* [Problem description]:
Where a line contains the word "diode", copy that line from the records below.

Records from a data source
====================

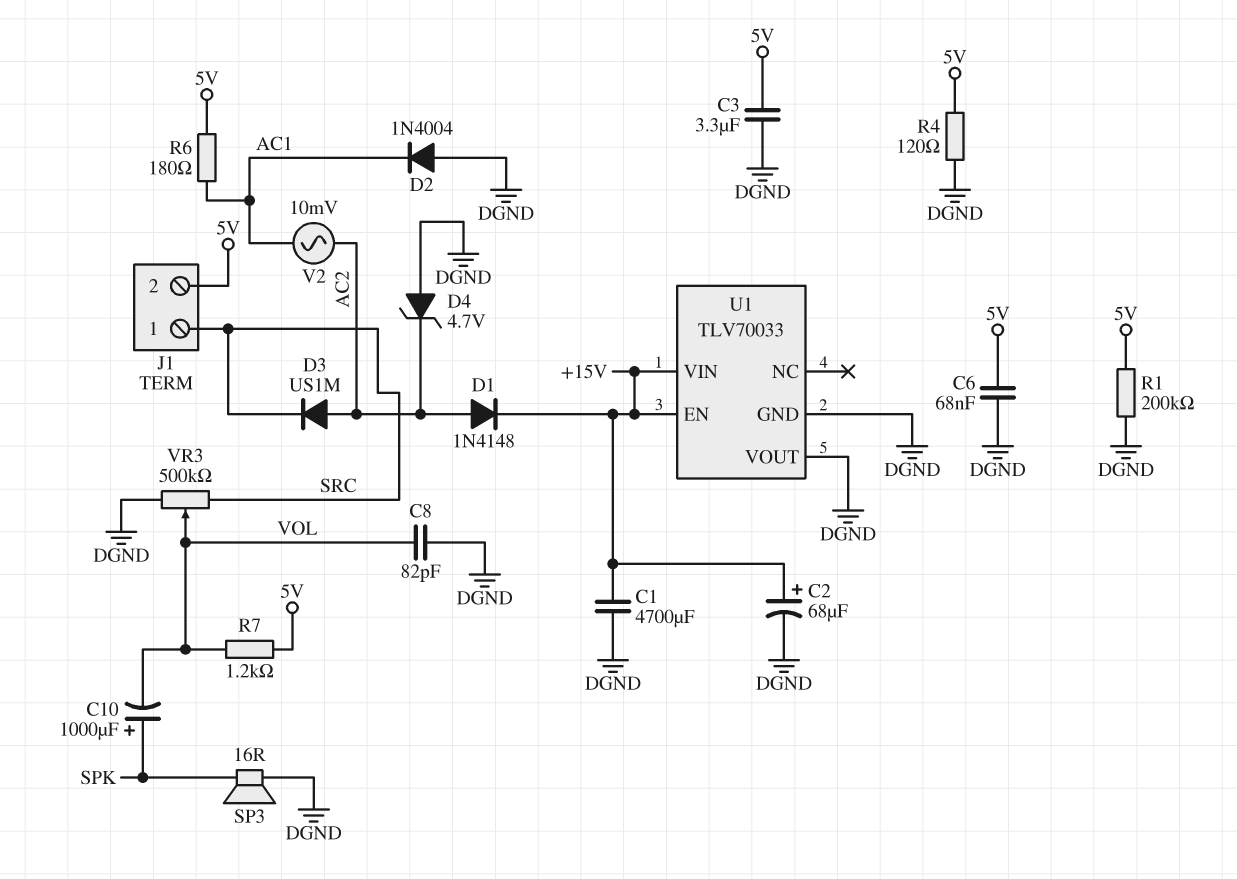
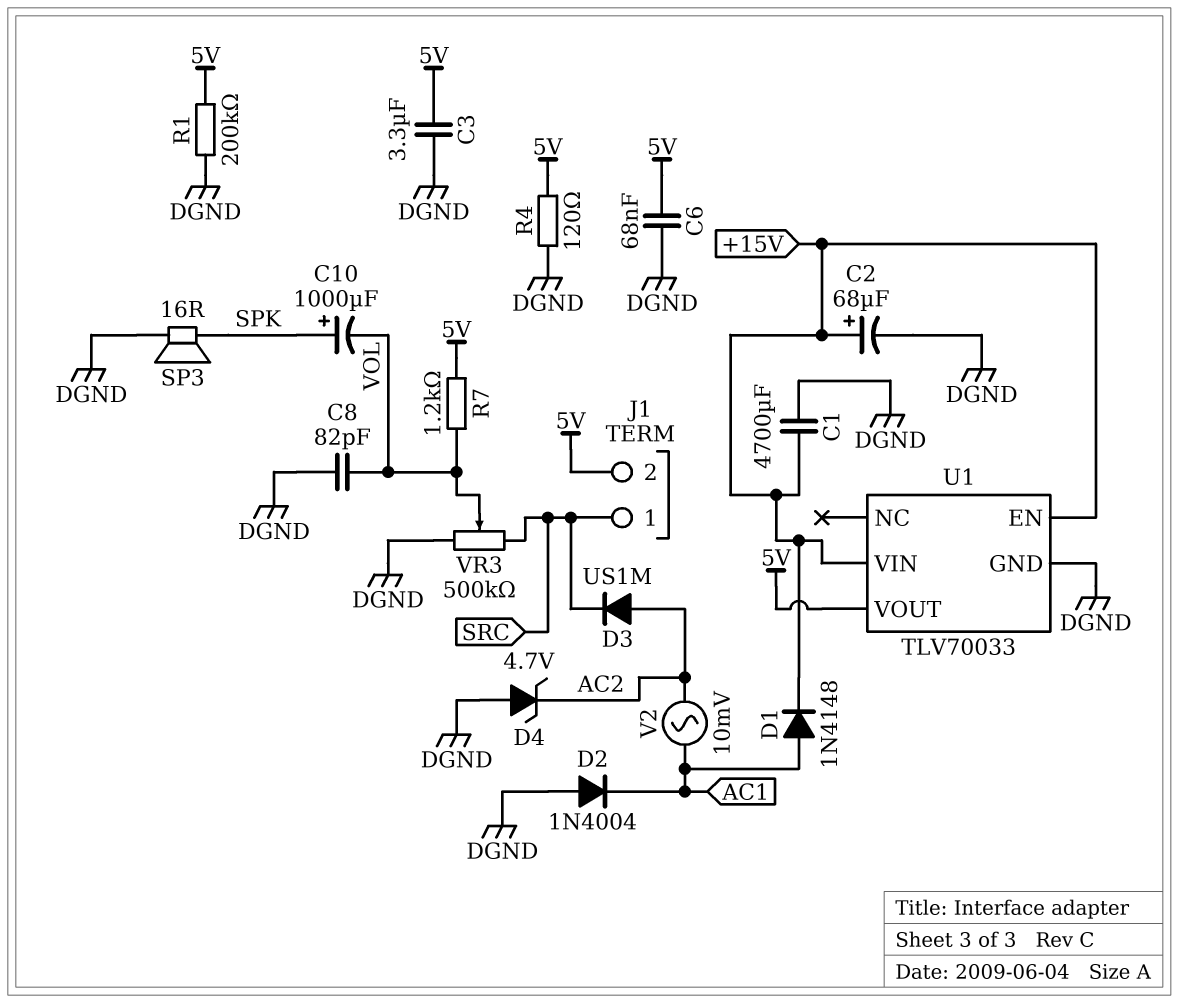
D1: diode 1N4148 (A AC2, K +15V) -> diode 1N4148 (A AC1, K +15V)
R6: 180 (5V, AC1) -> none
U1 pin VOUT: DGND -> 5V

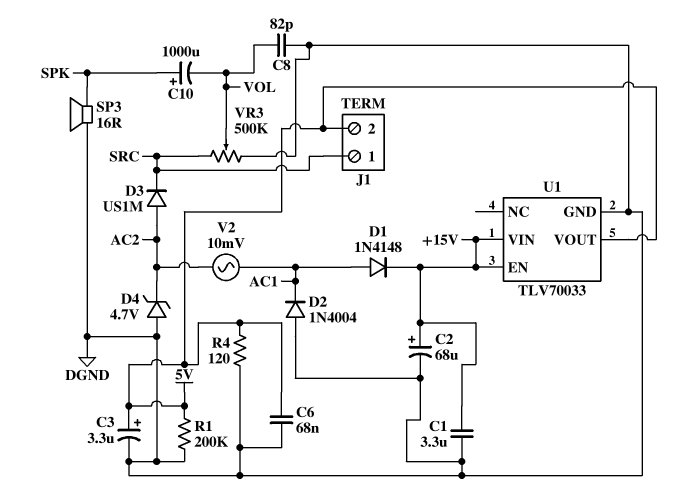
C1: 4700uF (+15V, DGND) -> 3.3uF (+15V, DGND)
C3: 3.3uF (5V, DGND) -> 3.3uF (plus 5V, minus DGND)
R7: 1.2k (5V, VOL) -> none

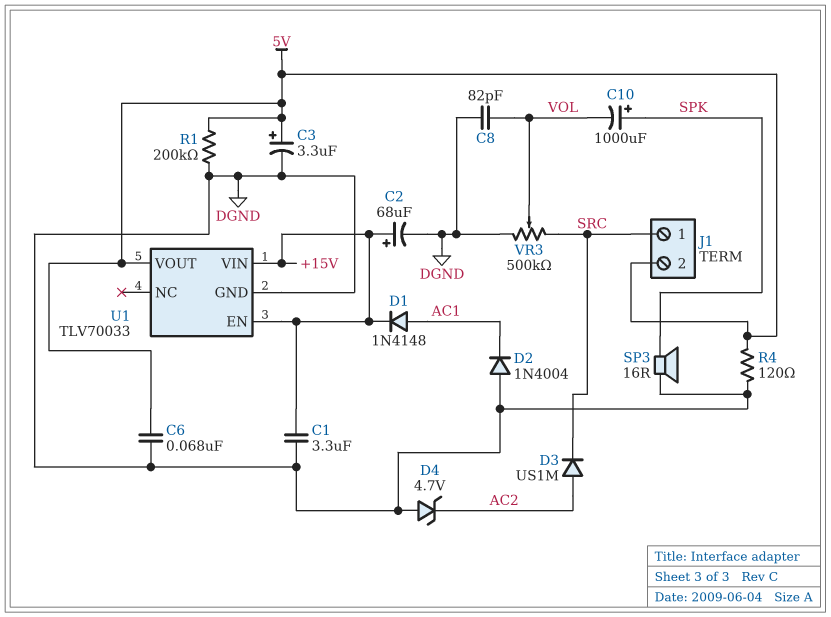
V2: AC 10mV (AC1, AC2) -> none

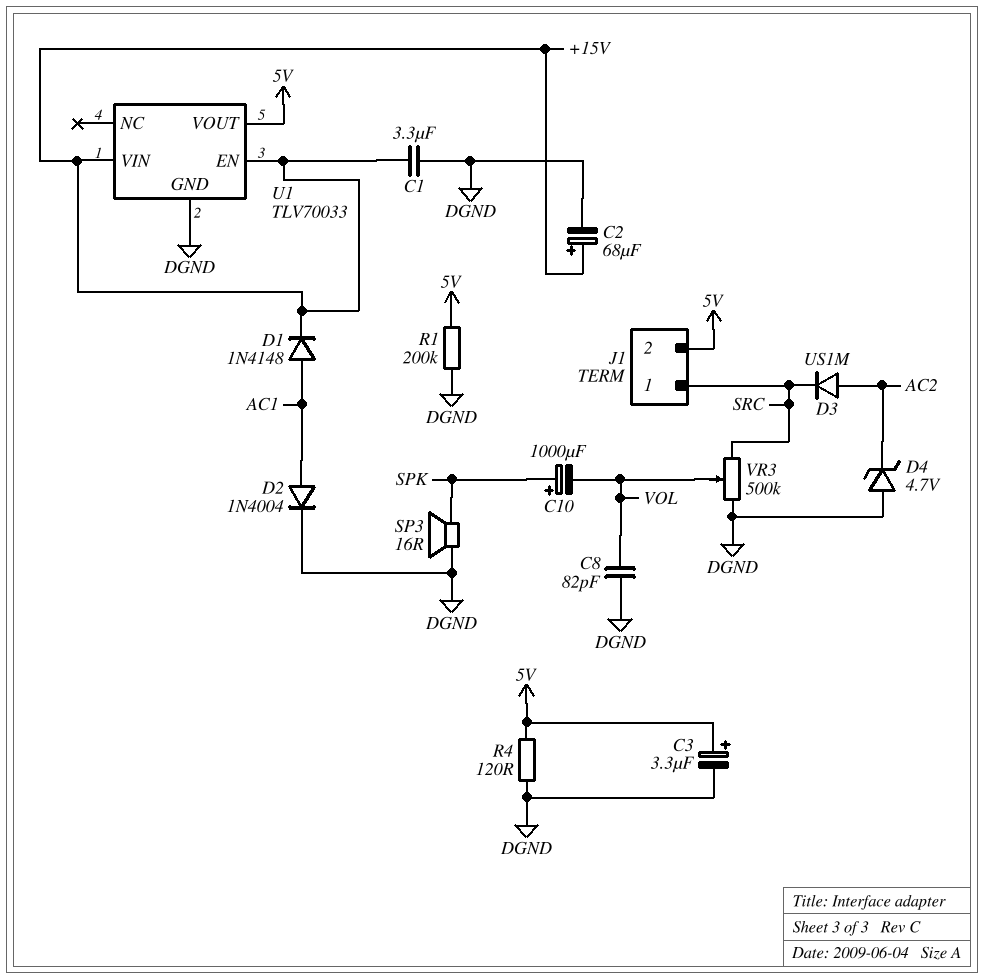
C6: 68nF (5V, DGND) -> none
D2: diode 1N4004 (A DGND, K AC1) -> diode 1N4004 (A AC1, K DGND)

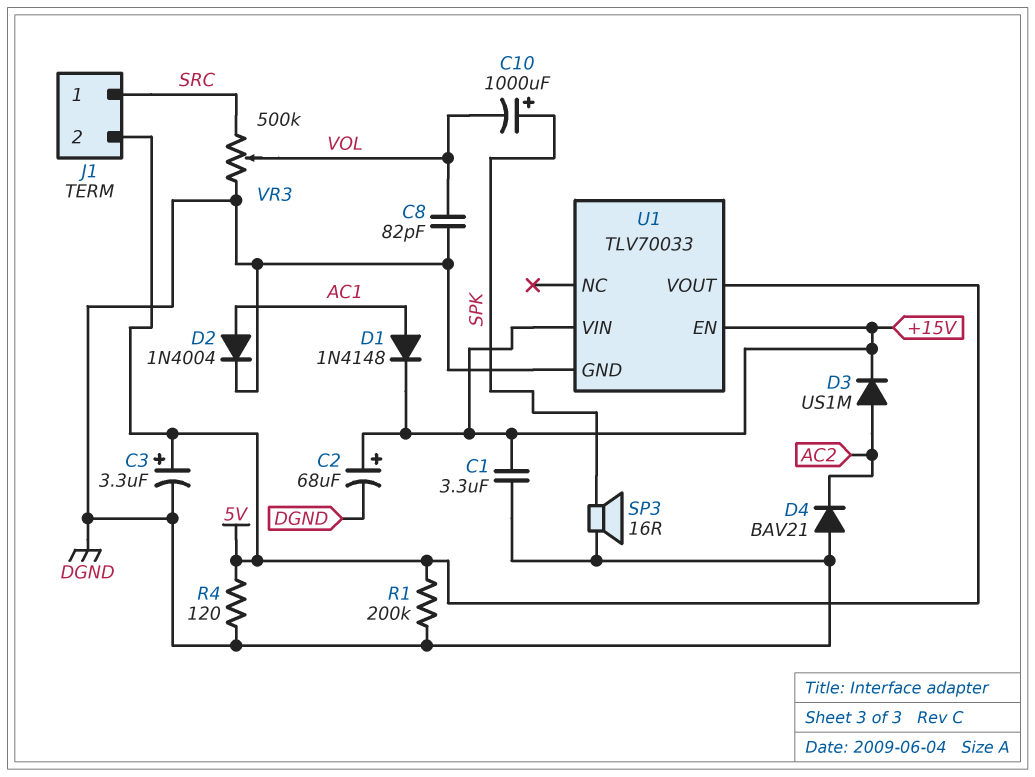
D3: diode US1M (A AC2, K SRC) -> diode US1M (A AC2, K +15V)
D4: zener 4.7V (A DGND, K AC2) -> diode BAV21 (A DGND, K AC2)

====================

* [Response area]:
D1: diode 1N4148 (A AC2, K +15V) -> diode 1N4148 (A AC1, K +15V)
D2: diode 1N4004 (A DGND, K AC1) -> diode 1N4004 (A AC1, K DGND)
D3: diode US1M (A AC2, K SRC) -> diode US1M (A AC2, K +15V)
D4: zener 4.7V (A DGND, K AC2) -> diode BAV21 (A DGND, K AC2)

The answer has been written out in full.